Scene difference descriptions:

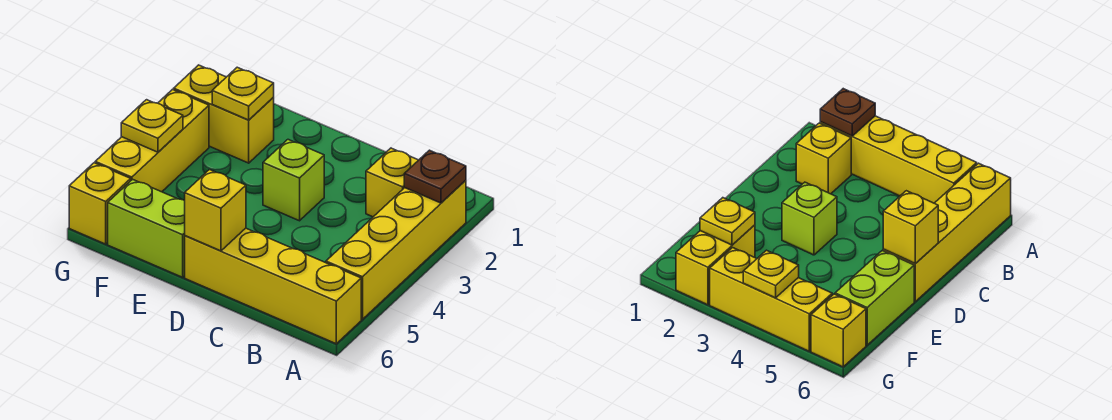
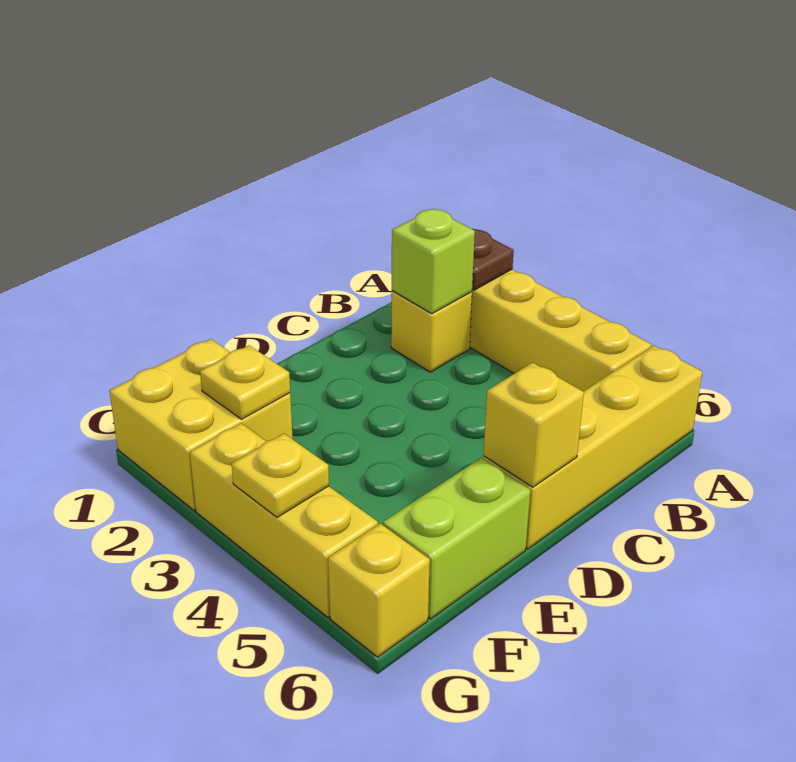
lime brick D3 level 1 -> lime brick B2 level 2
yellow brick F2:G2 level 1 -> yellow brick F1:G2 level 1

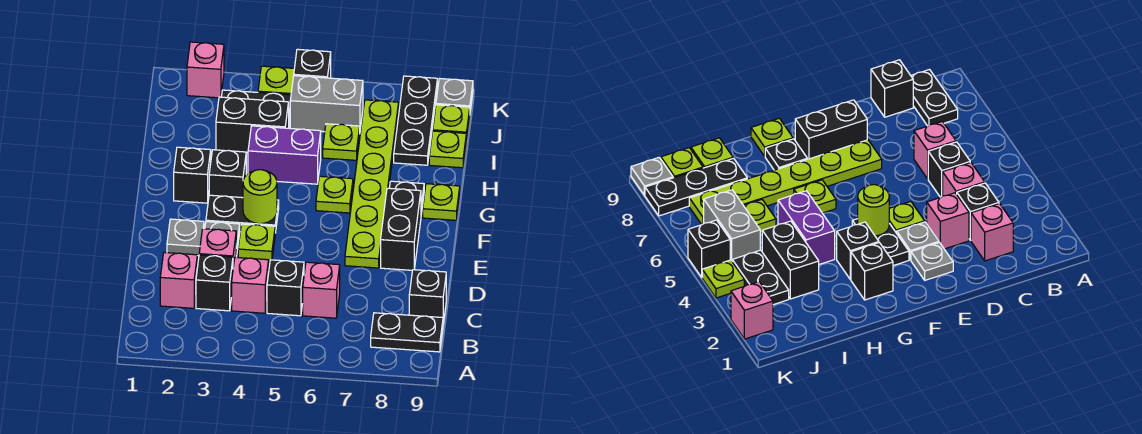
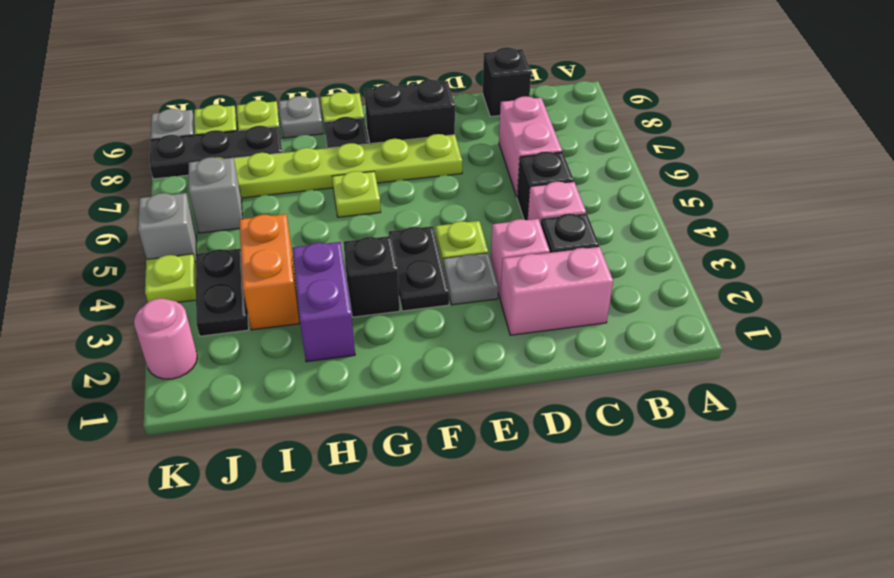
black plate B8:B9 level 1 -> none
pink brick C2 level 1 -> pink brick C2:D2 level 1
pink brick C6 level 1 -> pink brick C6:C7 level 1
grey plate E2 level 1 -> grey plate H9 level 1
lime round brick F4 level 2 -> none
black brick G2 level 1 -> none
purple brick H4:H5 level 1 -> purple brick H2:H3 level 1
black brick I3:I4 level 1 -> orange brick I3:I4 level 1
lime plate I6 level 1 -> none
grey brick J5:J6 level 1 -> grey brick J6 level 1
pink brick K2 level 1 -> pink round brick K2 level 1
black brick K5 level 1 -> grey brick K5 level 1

---

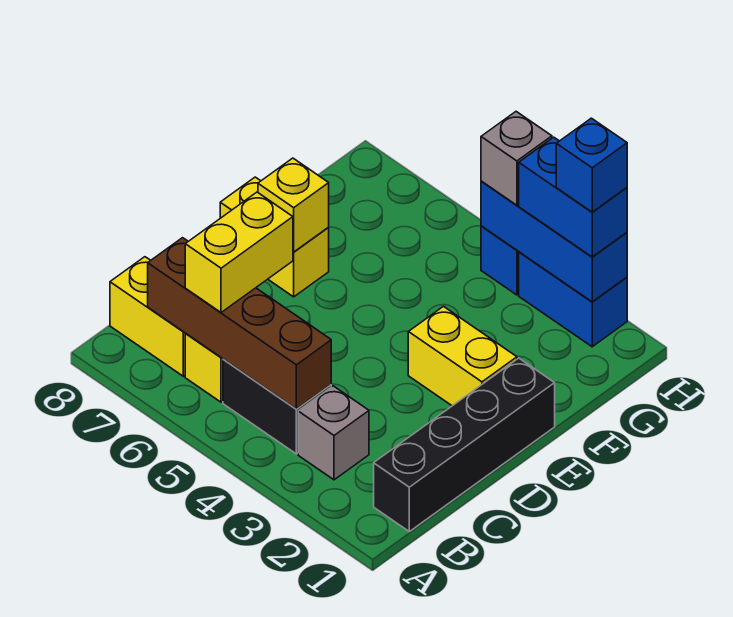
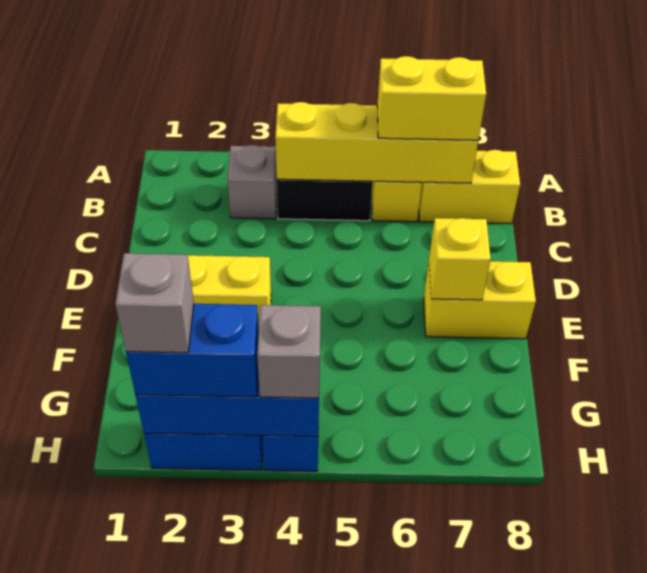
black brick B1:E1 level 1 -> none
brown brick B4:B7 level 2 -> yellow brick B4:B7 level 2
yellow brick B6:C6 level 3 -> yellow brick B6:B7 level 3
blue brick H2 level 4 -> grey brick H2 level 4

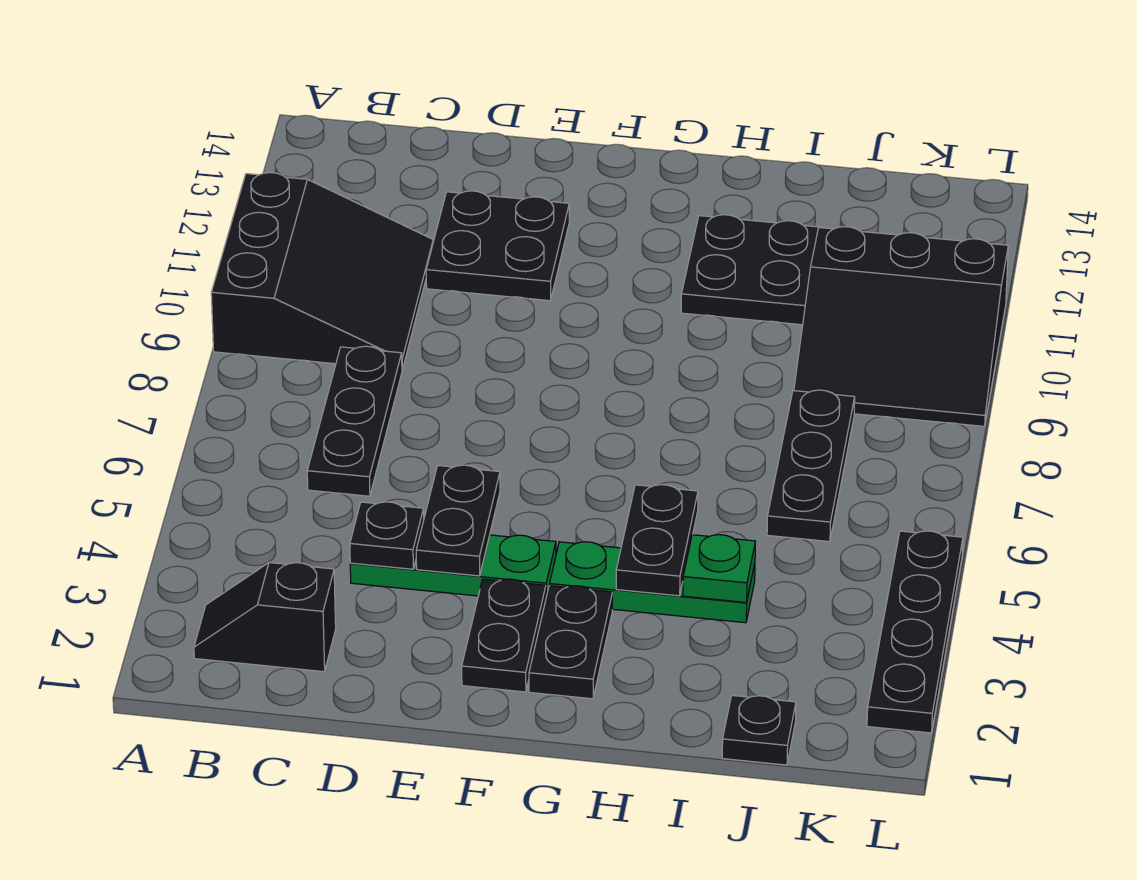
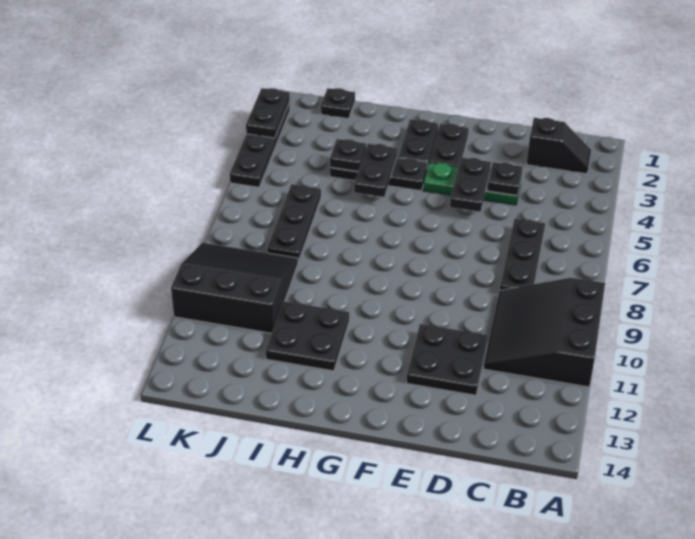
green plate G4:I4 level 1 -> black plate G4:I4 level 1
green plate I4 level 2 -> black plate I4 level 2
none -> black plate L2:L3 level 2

WHAT THE TASK REQUIRES: Within the data above, the span starting at the line containing "black plate B8:B9 level 1 -> none" and ending at the line containing "black brick I3:I4" is to be retyped exactly, with no other lines.

RESPONSE TO THE EXERCISE:
black plate B8:B9 level 1 -> none
pink brick C2 level 1 -> pink brick C2:D2 level 1
pink brick C6 level 1 -> pink brick C6:C7 level 1
grey plate E2 level 1 -> grey plate H9 level 1
lime round brick F4 level 2 -> none
black brick G2 level 1 -> none
purple brick H4:H5 level 1 -> purple brick H2:H3 level 1
black brick I3:I4 level 1 -> orange brick I3:I4 level 1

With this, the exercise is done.